- _Records for the task_
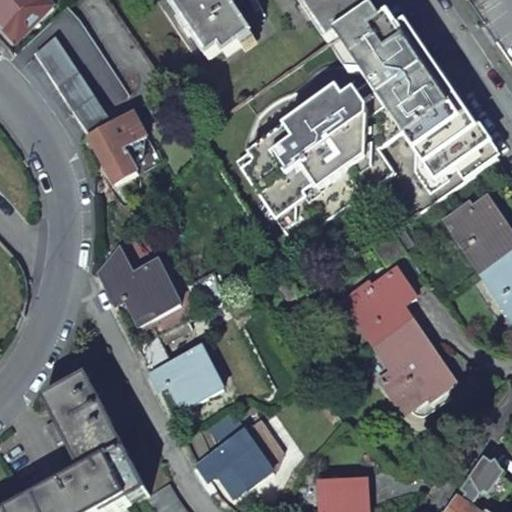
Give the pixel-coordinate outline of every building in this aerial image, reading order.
[(43,0),(0,0),(0,25),(17,44),(53,10),(43,0)] [(168,0),(183,22),(179,24),(188,37),(192,35),(209,60),(223,51),(227,58),(254,39),(227,0),(168,0)] [(298,0),(330,45),(339,39),(375,15),(365,0),(298,0)] [(511,0),(467,0),(484,24),(497,44),(511,65),(511,0)] [(126,99),(67,10),(48,27),(57,42),(37,58),(59,91),(91,139),(114,127),(103,111),(126,99)] [(375,15),(339,39),(359,68),(365,76),(368,81),(420,46),(409,29),(393,40),(375,15)] [(293,124),(237,162),(293,245),(395,176),(379,152),(411,131),(423,149),(416,154),(436,184),(456,171),(465,184),(476,177),(477,178),(499,163),(428,57),(420,46),(368,81),(365,76),(293,124)] [(359,68),(287,116),(293,124),(365,76),(359,68)] [(148,140),(135,116),(114,127),(91,139),(116,187),(139,175),(126,152),(148,140)] [(511,255),(511,235),(488,200),(466,215),(463,211),(446,222),(482,275),(511,255)] [(401,227),(392,233),(403,250),(411,243),(401,227)] [(392,233),(372,247),(386,267),(406,254),(403,250),(392,233)] [(121,250),(100,274),(111,296),(118,308),(128,302),(141,327),(181,307),(160,265),(135,277),(121,250)] [(511,255),(482,275),(511,318),(511,255)] [(362,292),(345,303),(376,348),(410,325),(400,313),(418,301),(398,273),(365,296),(362,292)] [(213,275),(191,286),(205,314),(227,304),(213,275)] [(287,275),(275,280),(288,303),(300,296),(287,275)] [(236,322),(227,304),(205,314),(137,347),(161,392),(171,387),(184,412),(224,392),(203,350),(175,365),(164,347),(193,332),(198,342),(236,322)] [(410,325),(376,348),(393,374),(381,382),(405,415),(436,394),(438,398),(457,385),(434,353),(423,338),(422,337),(420,338),(410,325)] [(66,443),(82,475),(109,461),(130,503),(113,511),(121,511),(145,500),(150,497),(150,496),(90,380),(45,403),(57,424),(52,427),(46,430),(59,446),(66,443)] [(229,418),(205,433),(211,446),(235,431),(229,418)] [(246,434),(199,467),(210,482),(219,475),(236,498),(272,473),(246,434)] [(113,511),(130,503),(109,461),(82,475),(55,489),(27,504),(10,511),(113,511)] [(321,485),(321,511),(368,511),(368,484),(321,485)] [(185,511),(183,509),(175,496),(169,486),(150,496),(150,497),(145,500),(150,510),(151,511),(185,511)] [(475,511),(457,499),(447,511),(475,511)]
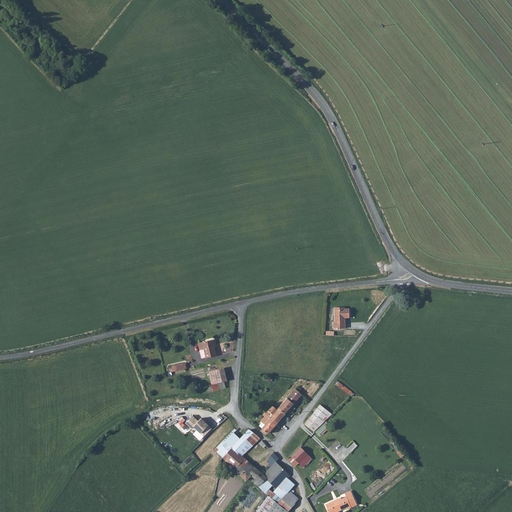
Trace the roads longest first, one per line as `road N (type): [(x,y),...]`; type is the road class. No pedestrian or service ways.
road 1 (unclassified): [(388,280),(283,293),(0,357)]
road 2 (tertiary): [(404,264),(321,102),(221,0)]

- _Exercise details_
Could you rewrite the listing above with "aerial image" replaced by "satellite image" and nothing else changed, leaving out the pictures?

- _Answer for this exercise_
Give the pixel-coordinate outline of every building in this satellite image, reading order.
[(43,0),(0,0),(0,25),(17,44),(53,10),(43,0)] [(168,0),(183,22),(179,24),(188,37),(192,35),(209,60),(223,51),(227,58),(254,39),(227,0),(168,0)] [(298,0),(330,45),(339,39),(375,15),(365,0),(298,0)] [(511,0),(467,0),(484,24),(497,44),(511,65),(511,0)] [(126,99),(67,10),(48,27),(57,42),(37,58),(59,91),(91,139),(114,127),(103,111),(126,99)] [(375,15),(339,39),(359,68),(365,76),(368,81),(420,46),(409,29),(393,40),(375,15)] [(293,124),(237,162),(293,245),(395,176),(379,152),(411,131),(423,149),(416,154),(436,184),(456,171),(465,184),(476,177),(477,178),(499,163),(428,57),(420,46),(368,81),(365,76),(293,124)] [(359,68),(287,116),(293,124),(365,76),(359,68)] [(148,140),(135,116),(114,127),(91,139),(116,187),(139,175),(126,152),(148,140)] [(511,255),(511,235),(488,200),(466,215),(463,211),(446,222),(482,275),(511,255)] [(401,227),(392,233),(403,250),(411,243),(401,227)] [(392,233),(372,247),(386,267),(406,254),(403,250),(392,233)] [(121,250),(100,274),(111,296),(118,308),(128,302),(141,327),(181,307),(160,265),(135,277),(121,250)] [(511,255),(482,275),(511,318),(511,255)] [(362,292),(345,303),(376,348),(410,325),(400,313),(418,301),(398,273),(365,296),(362,292)] [(213,275),(191,286),(205,314),(227,304),(213,275)] [(287,275),(275,280),(288,303),(300,296),(287,275)] [(236,322),(227,304),(205,314),(137,347),(161,392),(171,387),(184,412),(224,392),(203,350),(175,365),(164,347),(193,332),(198,342),(236,322)] [(410,325),(376,348),(393,374),(381,382),(405,415),(436,394),(438,398),(457,385),(434,353),(423,338),(422,337),(420,338),(410,325)] [(66,443),(82,475),(109,461),(130,503),(113,511),(121,511),(145,500),(150,497),(150,496),(90,380),(45,403),(57,424),(52,427),(46,430),(59,446),(66,443)] [(229,418),(205,433),(211,446),(235,431),(229,418)] [(246,434),(199,467),(210,482),(219,475),(236,498),(272,473),(246,434)] [(113,511),(130,503),(109,461),(82,475),(55,489),(27,504),(10,511),(113,511)] [(321,485),(321,511),(368,511),(368,484),(321,485)] [(185,511),(183,509),(175,496),(169,486),(150,496),(150,497),(145,500),(150,510),(151,511),(185,511)] [(475,511),(457,499),(447,511),(475,511)]
Trace the roads longest first, one per line as `road N (type): [(x,y),...]`; type is the road class. No pedestrian or service ways.
road 1 (unclassified): [(388,280),(283,293),(0,357)]
road 2 (tertiary): [(404,264),(321,102),(221,0)]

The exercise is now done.